Stored entries

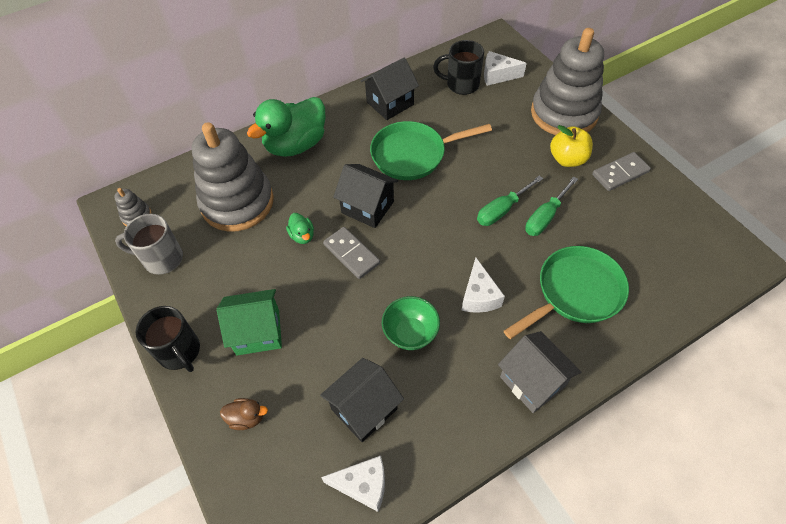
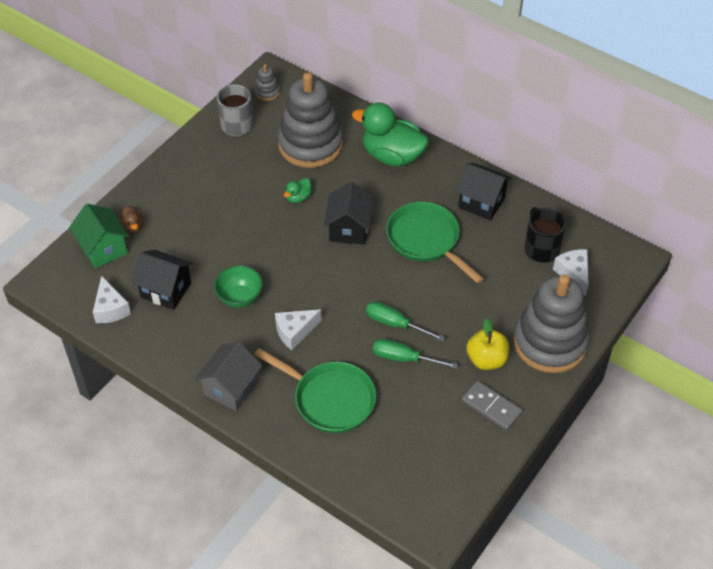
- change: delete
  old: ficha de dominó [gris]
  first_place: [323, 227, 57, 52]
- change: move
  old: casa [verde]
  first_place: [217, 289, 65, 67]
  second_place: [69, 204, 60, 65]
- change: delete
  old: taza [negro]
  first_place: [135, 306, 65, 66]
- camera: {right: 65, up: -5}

ASSIGNMENT
Set down the entries word for word, omitting all pictures.

EXERCISE RESPONSE
- change: delete
  old: ficha de dominó [gris]
  first_place: [323, 227, 57, 52]
- change: move
  old: casa [verde]
  first_place: [217, 289, 65, 67]
  second_place: [69, 204, 60, 65]
- change: delete
  old: taza [negro]
  first_place: [135, 306, 65, 66]
- camera: {right: 65, up: -5}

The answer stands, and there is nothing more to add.